===== DATA SUPPLIED
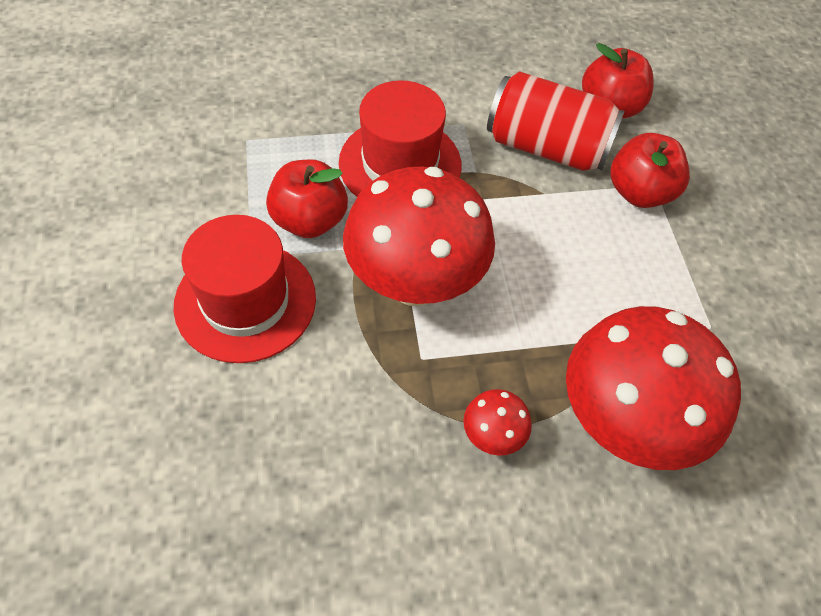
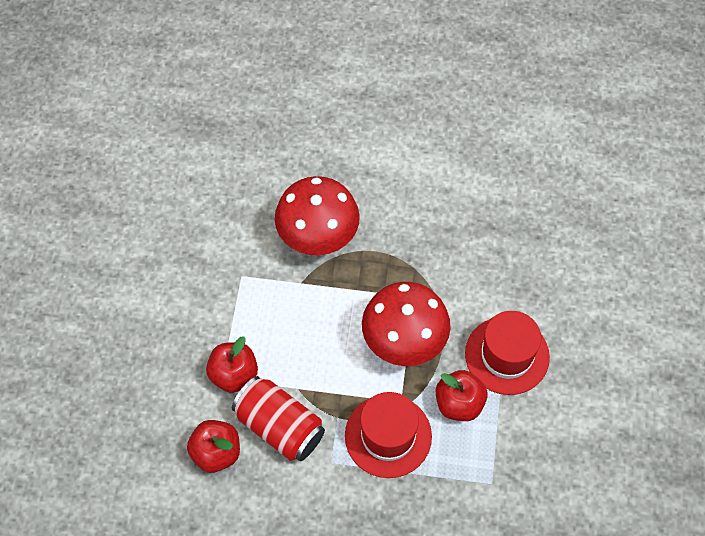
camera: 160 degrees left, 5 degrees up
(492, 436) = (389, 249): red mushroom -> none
==========
===== DATA SUPPLIED
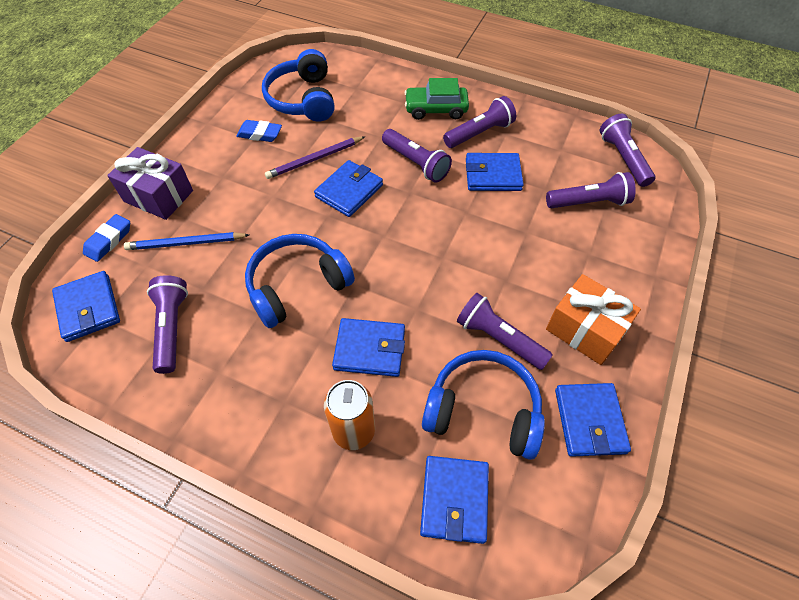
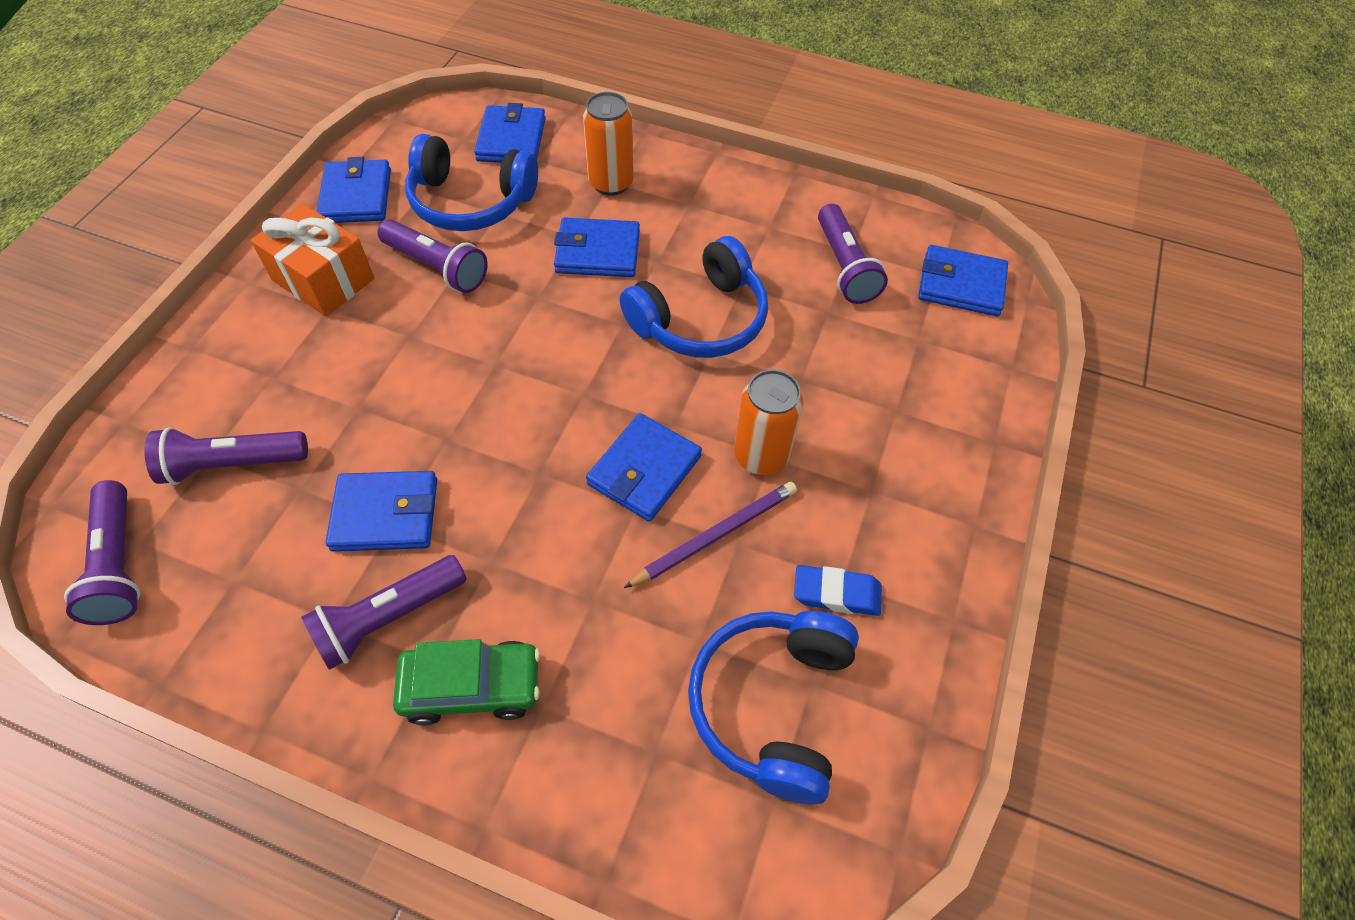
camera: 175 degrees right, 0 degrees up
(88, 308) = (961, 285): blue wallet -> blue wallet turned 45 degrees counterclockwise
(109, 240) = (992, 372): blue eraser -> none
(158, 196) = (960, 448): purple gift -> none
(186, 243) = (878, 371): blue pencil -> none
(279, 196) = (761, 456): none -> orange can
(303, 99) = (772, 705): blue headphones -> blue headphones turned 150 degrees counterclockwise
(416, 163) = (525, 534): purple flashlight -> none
==========
===== DATA SUPPLIED
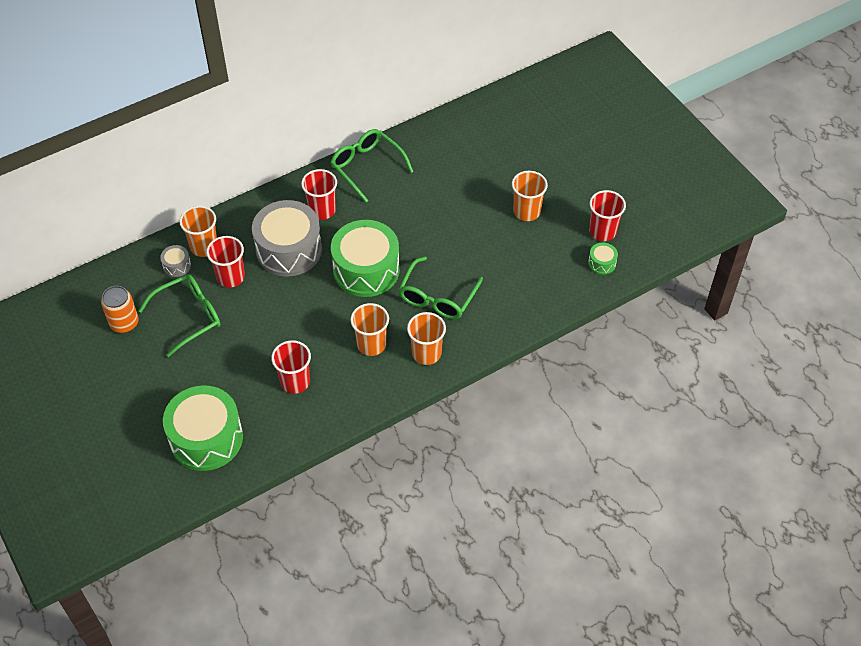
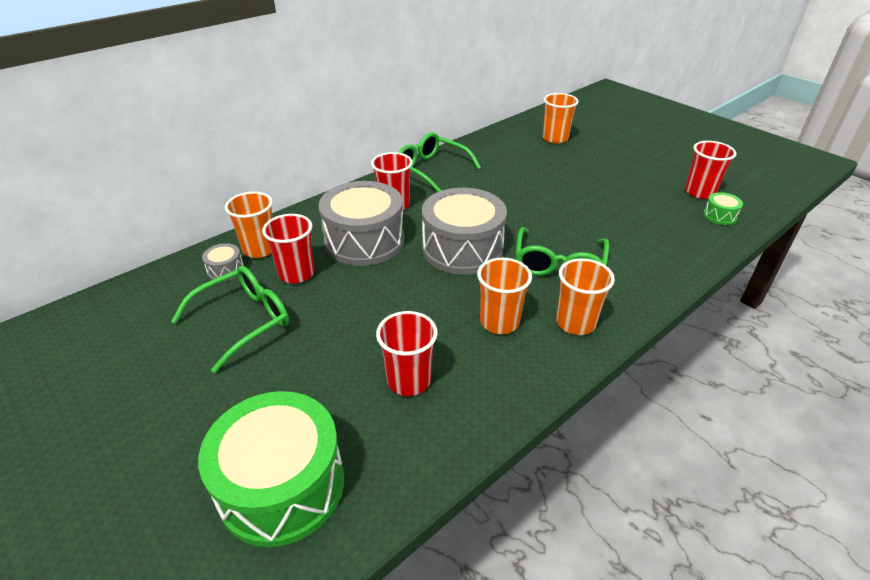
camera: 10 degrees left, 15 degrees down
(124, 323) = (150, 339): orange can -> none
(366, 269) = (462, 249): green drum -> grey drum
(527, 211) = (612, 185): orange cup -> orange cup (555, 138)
==========
> GOAL OF THE EXERCISE
Print only what lies in the material above starting at the line with "(88, 308) = (961, 285): blue" and ending at the line with "(416, 163) = (525, 534): purple", every line exactly as given.

> ANSWER AREA
(88, 308) = (961, 285): blue wallet -> blue wallet turned 45 degrees counterclockwise
(109, 240) = (992, 372): blue eraser -> none
(158, 196) = (960, 448): purple gift -> none
(186, 243) = (878, 371): blue pencil -> none
(279, 196) = (761, 456): none -> orange can
(303, 99) = (772, 705): blue headphones -> blue headphones turned 150 degrees counterclockwise
(416, 163) = (525, 534): purple flashlight -> none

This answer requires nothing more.